> _SUPPLIED MATERIAL_:

******

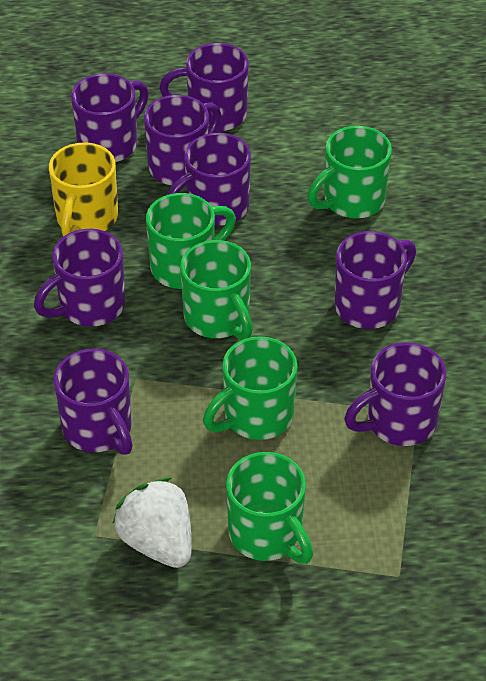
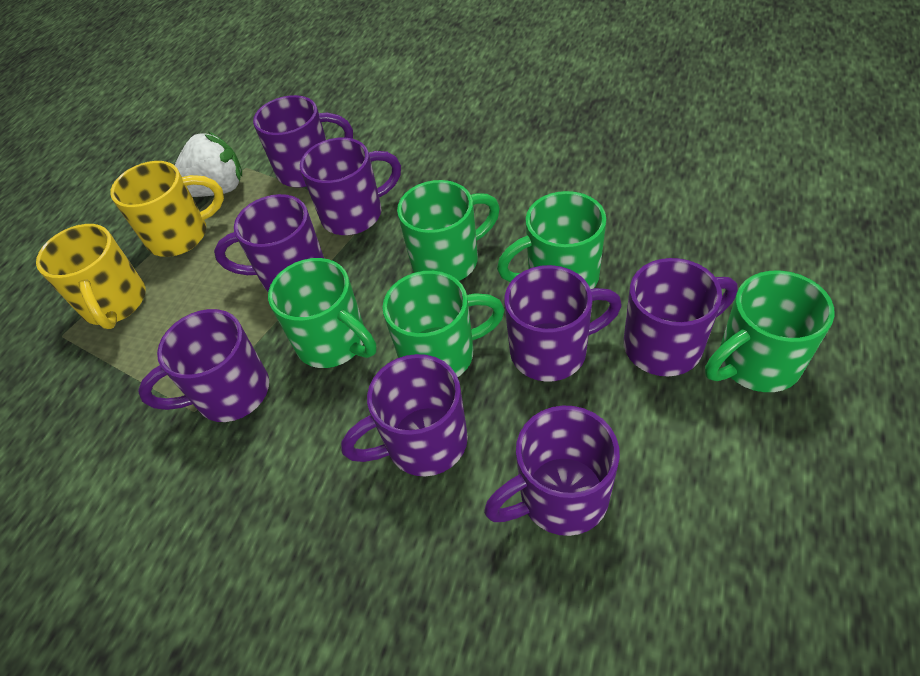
yellow mug: 1 -> 2

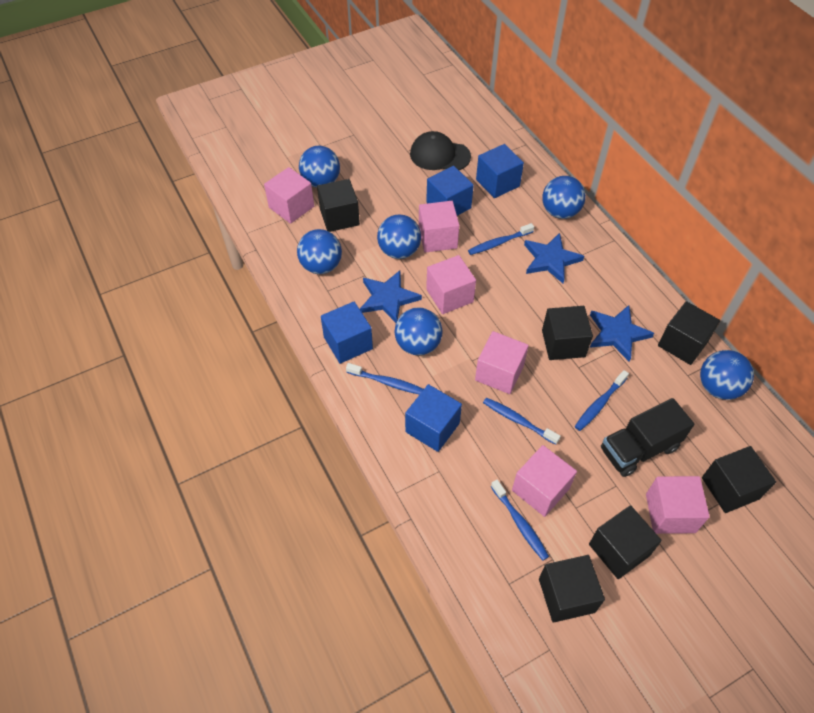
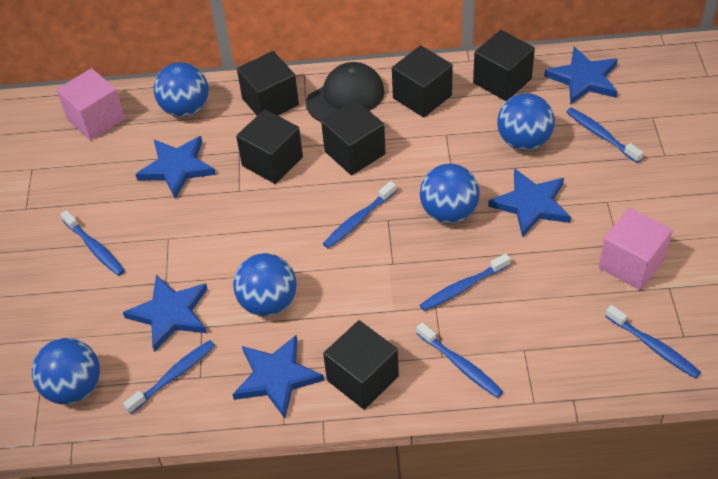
black truck: 1 -> 0
blue ball: 6 -> 5
blue cube: 4 -> 0
blue star: 3 -> 5
blue toothbrush: 5 -> 7
pink cube: 6 -> 2

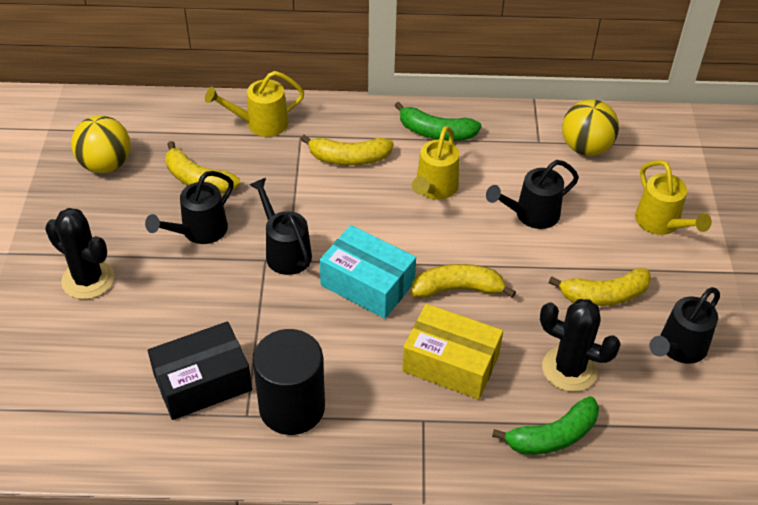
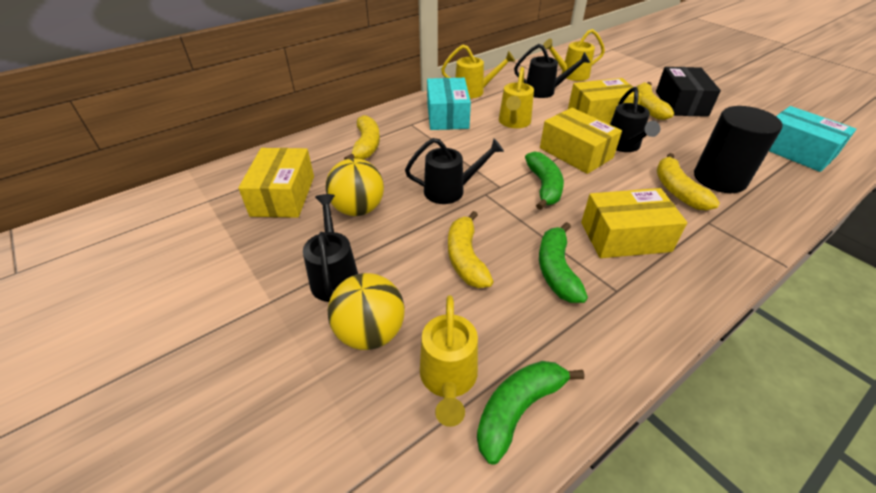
black cactus: 2 -> 0
green banana: 2 -> 3
turquoise box: 1 -> 2
yellow box: 1 -> 4
yellow watering can: 3 -> 4

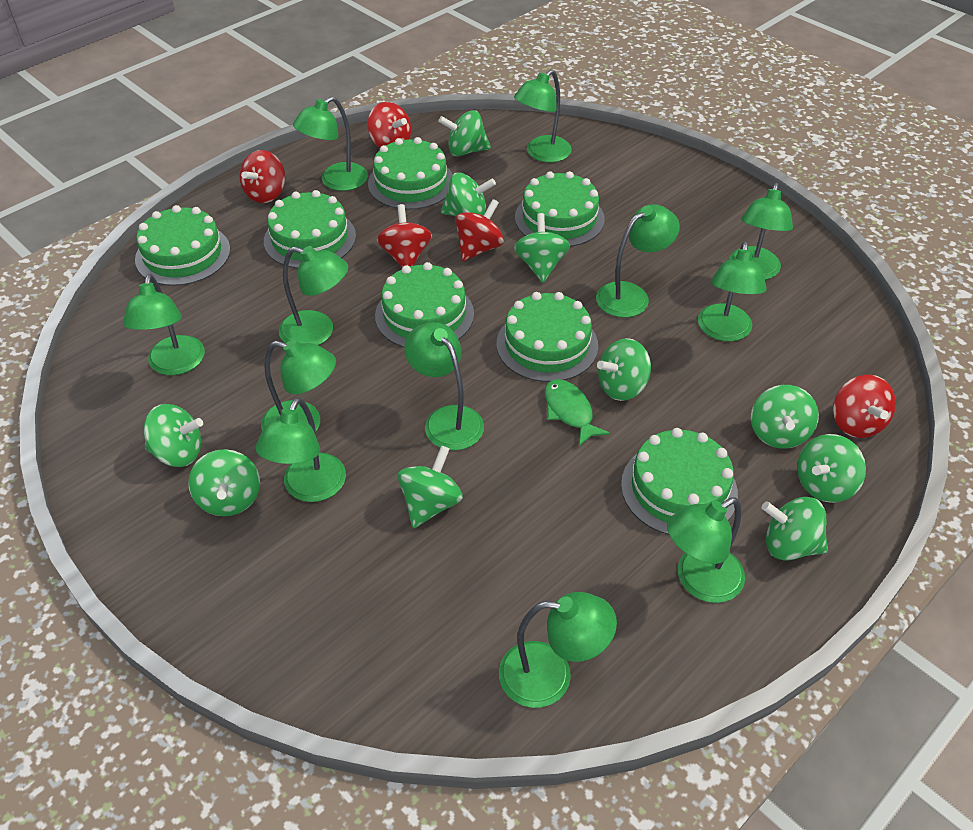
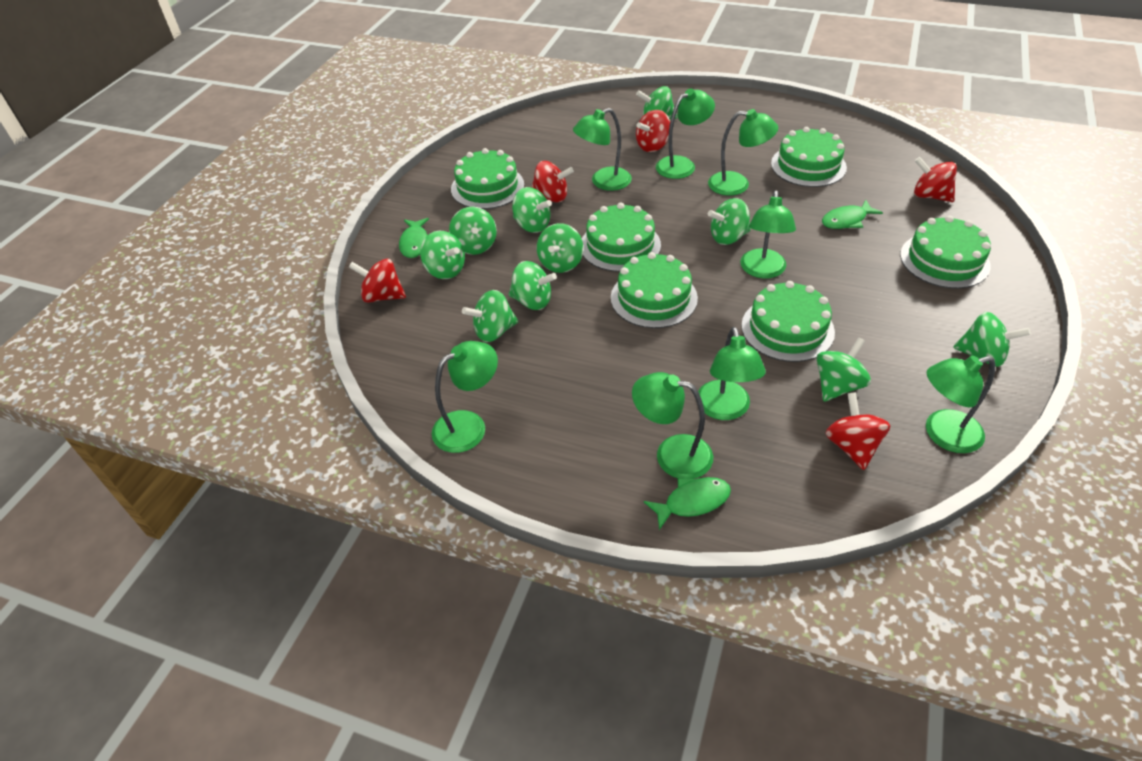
green cake: 7 -> 6
green fish: 1 -> 3
green lamp: 12 -> 8

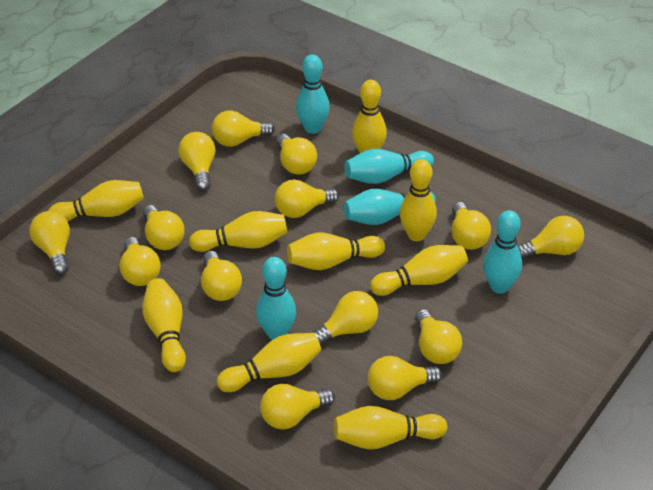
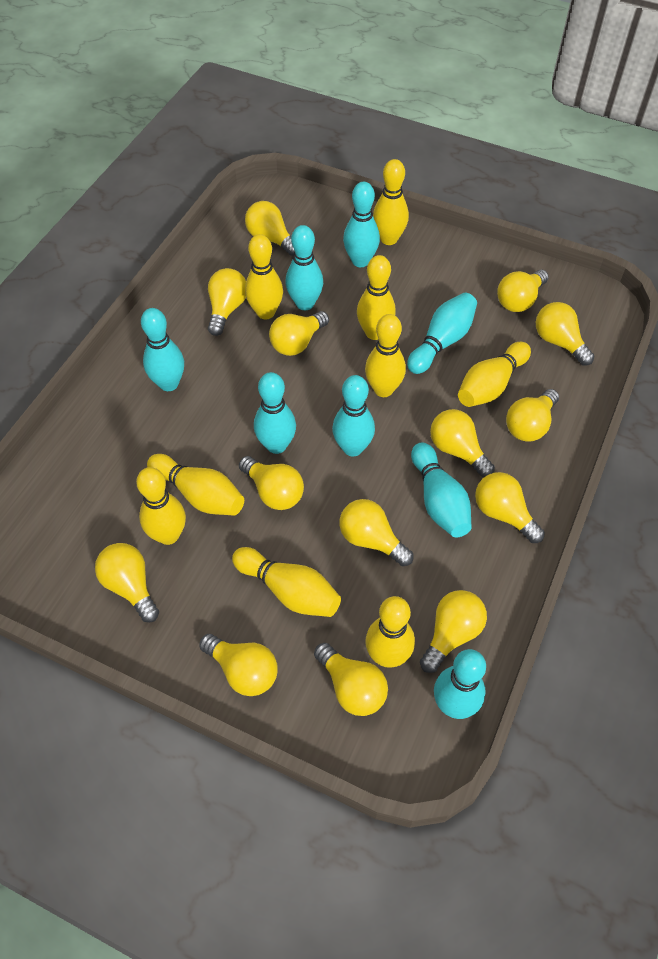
turquoise bowling pin: 5 -> 8

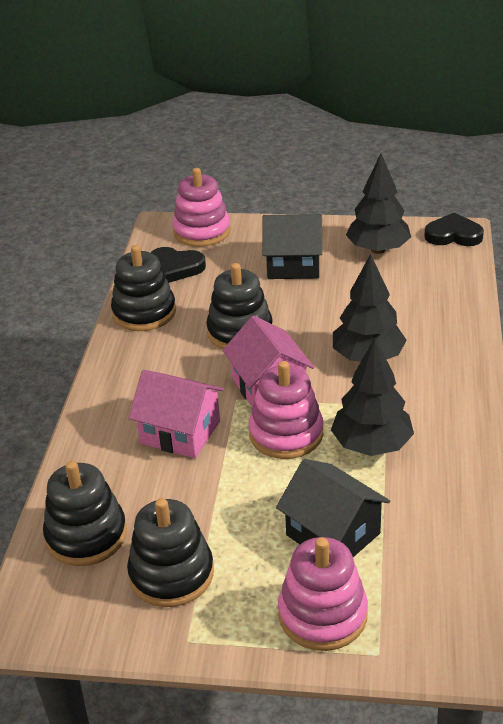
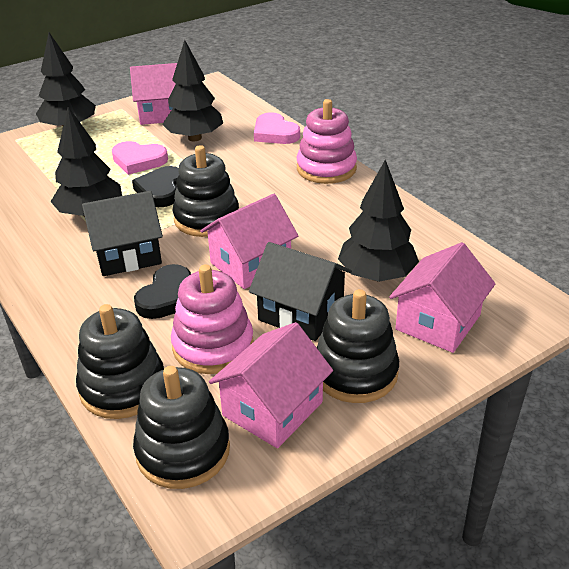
black tree: 3 -> 4
pink heart: 0 -> 2
pink house: 2 -> 4
pink stacking toy: 3 -> 2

******

> _WORK ORDER_: Print all the lines above again exactly, without any pictures.

> _SOLUTION TO THIS TASK_:
yellow mug: 1 -> 2

black truck: 1 -> 0
blue ball: 6 -> 5
blue cube: 4 -> 0
blue star: 3 -> 5
blue toothbrush: 5 -> 7
pink cube: 6 -> 2

black cactus: 2 -> 0
green banana: 2 -> 3
turquoise box: 1 -> 2
yellow box: 1 -> 4
yellow watering can: 3 -> 4

green cake: 7 -> 6
green fish: 1 -> 3
green lamp: 12 -> 8

turquoise bowling pin: 5 -> 8

black tree: 3 -> 4
pink heart: 0 -> 2
pink house: 2 -> 4
pink stacking toy: 3 -> 2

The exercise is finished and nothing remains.